Data excerpts:

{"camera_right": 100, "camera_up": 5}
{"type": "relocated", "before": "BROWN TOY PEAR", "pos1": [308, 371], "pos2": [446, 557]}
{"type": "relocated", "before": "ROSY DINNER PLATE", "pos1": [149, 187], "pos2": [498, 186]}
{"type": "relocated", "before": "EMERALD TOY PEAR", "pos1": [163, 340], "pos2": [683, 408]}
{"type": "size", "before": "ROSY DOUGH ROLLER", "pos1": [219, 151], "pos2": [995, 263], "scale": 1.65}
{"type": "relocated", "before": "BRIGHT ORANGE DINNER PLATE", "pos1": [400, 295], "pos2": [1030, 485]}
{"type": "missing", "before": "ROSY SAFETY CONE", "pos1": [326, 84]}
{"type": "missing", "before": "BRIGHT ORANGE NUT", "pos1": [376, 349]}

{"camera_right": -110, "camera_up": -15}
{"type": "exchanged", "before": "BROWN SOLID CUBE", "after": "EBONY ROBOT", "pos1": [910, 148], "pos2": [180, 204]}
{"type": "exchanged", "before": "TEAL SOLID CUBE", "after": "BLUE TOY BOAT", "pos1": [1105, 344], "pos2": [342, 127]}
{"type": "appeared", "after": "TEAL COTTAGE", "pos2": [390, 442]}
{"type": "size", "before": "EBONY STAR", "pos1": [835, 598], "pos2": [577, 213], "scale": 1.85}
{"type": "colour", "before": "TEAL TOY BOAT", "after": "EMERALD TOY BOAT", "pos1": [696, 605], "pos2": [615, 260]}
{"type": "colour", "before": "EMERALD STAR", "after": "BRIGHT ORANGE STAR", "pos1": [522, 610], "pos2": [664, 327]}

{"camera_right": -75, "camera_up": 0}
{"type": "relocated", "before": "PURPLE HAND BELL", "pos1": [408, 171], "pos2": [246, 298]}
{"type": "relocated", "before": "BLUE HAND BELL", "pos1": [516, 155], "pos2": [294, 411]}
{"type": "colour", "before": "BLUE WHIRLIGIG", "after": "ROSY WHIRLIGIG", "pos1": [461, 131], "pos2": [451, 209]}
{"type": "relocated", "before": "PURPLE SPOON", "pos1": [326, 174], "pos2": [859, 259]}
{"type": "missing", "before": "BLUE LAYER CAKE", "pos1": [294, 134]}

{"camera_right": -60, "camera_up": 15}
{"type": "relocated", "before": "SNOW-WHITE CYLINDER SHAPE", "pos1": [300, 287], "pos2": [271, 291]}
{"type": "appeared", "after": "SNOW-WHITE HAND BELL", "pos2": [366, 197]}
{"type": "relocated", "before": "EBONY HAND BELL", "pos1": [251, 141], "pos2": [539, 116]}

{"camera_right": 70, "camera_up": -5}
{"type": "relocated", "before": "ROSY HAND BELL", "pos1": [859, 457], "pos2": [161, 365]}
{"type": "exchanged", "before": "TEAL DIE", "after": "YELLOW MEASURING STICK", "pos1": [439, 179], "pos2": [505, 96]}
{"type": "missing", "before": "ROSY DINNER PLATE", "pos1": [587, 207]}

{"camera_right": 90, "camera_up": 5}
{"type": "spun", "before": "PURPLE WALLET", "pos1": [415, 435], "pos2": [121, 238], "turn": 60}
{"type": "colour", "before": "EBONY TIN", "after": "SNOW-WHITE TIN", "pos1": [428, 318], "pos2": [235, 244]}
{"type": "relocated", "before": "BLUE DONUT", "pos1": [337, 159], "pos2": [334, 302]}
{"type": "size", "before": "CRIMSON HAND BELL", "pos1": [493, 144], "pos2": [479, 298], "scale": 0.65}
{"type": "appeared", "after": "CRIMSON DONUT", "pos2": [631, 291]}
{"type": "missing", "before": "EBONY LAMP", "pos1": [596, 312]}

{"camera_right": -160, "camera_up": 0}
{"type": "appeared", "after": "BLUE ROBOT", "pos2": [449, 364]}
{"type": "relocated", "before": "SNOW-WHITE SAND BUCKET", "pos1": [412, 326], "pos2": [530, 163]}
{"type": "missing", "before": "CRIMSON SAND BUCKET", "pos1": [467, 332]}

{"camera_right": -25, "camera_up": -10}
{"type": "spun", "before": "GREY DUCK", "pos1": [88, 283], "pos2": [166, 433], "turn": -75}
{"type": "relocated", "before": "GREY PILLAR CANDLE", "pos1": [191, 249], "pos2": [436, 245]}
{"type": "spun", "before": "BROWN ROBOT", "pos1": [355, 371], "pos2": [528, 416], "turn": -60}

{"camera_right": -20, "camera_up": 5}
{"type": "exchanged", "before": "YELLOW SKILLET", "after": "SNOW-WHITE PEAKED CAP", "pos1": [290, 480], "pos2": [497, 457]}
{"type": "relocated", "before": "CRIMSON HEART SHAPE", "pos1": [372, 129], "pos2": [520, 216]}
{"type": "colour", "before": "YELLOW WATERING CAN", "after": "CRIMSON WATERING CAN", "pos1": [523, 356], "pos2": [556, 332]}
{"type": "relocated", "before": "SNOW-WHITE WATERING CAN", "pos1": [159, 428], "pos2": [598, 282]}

Task statement:
Your task is to retype all the records above with nothing left out.

Finished task:
{"camera_right": 100, "camera_up": 5}
{"type": "relocated", "before": "BROWN TOY PEAR", "pos1": [308, 371], "pos2": [446, 557]}
{"type": "relocated", "before": "ROSY DINNER PLATE", "pos1": [149, 187], "pos2": [498, 186]}
{"type": "relocated", "before": "EMERALD TOY PEAR", "pos1": [163, 340], "pos2": [683, 408]}
{"type": "size", "before": "ROSY DOUGH ROLLER", "pos1": [219, 151], "pos2": [995, 263], "scale": 1.65}
{"type": "relocated", "before": "BRIGHT ORANGE DINNER PLATE", "pos1": [400, 295], "pos2": [1030, 485]}
{"type": "missing", "before": "ROSY SAFETY CONE", "pos1": [326, 84]}
{"type": "missing", "before": "BRIGHT ORANGE NUT", "pos1": [376, 349]}

{"camera_right": -110, "camera_up": -15}
{"type": "exchanged", "before": "BROWN SOLID CUBE", "after": "EBONY ROBOT", "pos1": [910, 148], "pos2": [180, 204]}
{"type": "exchanged", "before": "TEAL SOLID CUBE", "after": "BLUE TOY BOAT", "pos1": [1105, 344], "pos2": [342, 127]}
{"type": "appeared", "after": "TEAL COTTAGE", "pos2": [390, 442]}
{"type": "size", "before": "EBONY STAR", "pos1": [835, 598], "pos2": [577, 213], "scale": 1.85}
{"type": "colour", "before": "TEAL TOY BOAT", "after": "EMERALD TOY BOAT", "pos1": [696, 605], "pos2": [615, 260]}
{"type": "colour", "before": "EMERALD STAR", "after": "BRIGHT ORANGE STAR", "pos1": [522, 610], "pos2": [664, 327]}

{"camera_right": -75, "camera_up": 0}
{"type": "relocated", "before": "PURPLE HAND BELL", "pos1": [408, 171], "pos2": [246, 298]}
{"type": "relocated", "before": "BLUE HAND BELL", "pos1": [516, 155], "pos2": [294, 411]}
{"type": "colour", "before": "BLUE WHIRLIGIG", "after": "ROSY WHIRLIGIG", "pos1": [461, 131], "pos2": [451, 209]}
{"type": "relocated", "before": "PURPLE SPOON", "pos1": [326, 174], "pos2": [859, 259]}
{"type": "missing", "before": "BLUE LAYER CAKE", "pos1": [294, 134]}

{"camera_right": -60, "camera_up": 15}
{"type": "relocated", "before": "SNOW-WHITE CYLINDER SHAPE", "pos1": [300, 287], "pos2": [271, 291]}
{"type": "appeared", "after": "SNOW-WHITE HAND BELL", "pos2": [366, 197]}
{"type": "relocated", "before": "EBONY HAND BELL", "pos1": [251, 141], "pos2": [539, 116]}

{"camera_right": 70, "camera_up": -5}
{"type": "relocated", "before": "ROSY HAND BELL", "pos1": [859, 457], "pos2": [161, 365]}
{"type": "exchanged", "before": "TEAL DIE", "after": "YELLOW MEASURING STICK", "pos1": [439, 179], "pos2": [505, 96]}
{"type": "missing", "before": "ROSY DINNER PLATE", "pos1": [587, 207]}

{"camera_right": 90, "camera_up": 5}
{"type": "spun", "before": "PURPLE WALLET", "pos1": [415, 435], "pos2": [121, 238], "turn": 60}
{"type": "colour", "before": "EBONY TIN", "after": "SNOW-WHITE TIN", "pos1": [428, 318], "pos2": [235, 244]}
{"type": "relocated", "before": "BLUE DONUT", "pos1": [337, 159], "pos2": [334, 302]}
{"type": "size", "before": "CRIMSON HAND BELL", "pos1": [493, 144], "pos2": [479, 298], "scale": 0.65}
{"type": "appeared", "after": "CRIMSON DONUT", "pos2": [631, 291]}
{"type": "missing", "before": "EBONY LAMP", "pos1": [596, 312]}

{"camera_right": -160, "camera_up": 0}
{"type": "appeared", "after": "BLUE ROBOT", "pos2": [449, 364]}
{"type": "relocated", "before": "SNOW-WHITE SAND BUCKET", "pos1": [412, 326], "pos2": [530, 163]}
{"type": "missing", "before": "CRIMSON SAND BUCKET", "pos1": [467, 332]}

{"camera_right": -25, "camera_up": -10}
{"type": "spun", "before": "GREY DUCK", "pos1": [88, 283], "pos2": [166, 433], "turn": -75}
{"type": "relocated", "before": "GREY PILLAR CANDLE", "pos1": [191, 249], "pos2": [436, 245]}
{"type": "spun", "before": "BROWN ROBOT", "pos1": [355, 371], "pos2": [528, 416], "turn": -60}

{"camera_right": -20, "camera_up": 5}
{"type": "exchanged", "before": "YELLOW SKILLET", "after": "SNOW-WHITE PEAKED CAP", "pos1": [290, 480], "pos2": [497, 457]}
{"type": "relocated", "before": "CRIMSON HEART SHAPE", "pos1": [372, 129], "pos2": [520, 216]}
{"type": "colour", "before": "YELLOW WATERING CAN", "after": "CRIMSON WATERING CAN", "pos1": [523, 356], "pos2": [556, 332]}
{"type": "relocated", "before": "SNOW-WHITE WATERING CAN", "pos1": [159, 428], "pos2": [598, 282]}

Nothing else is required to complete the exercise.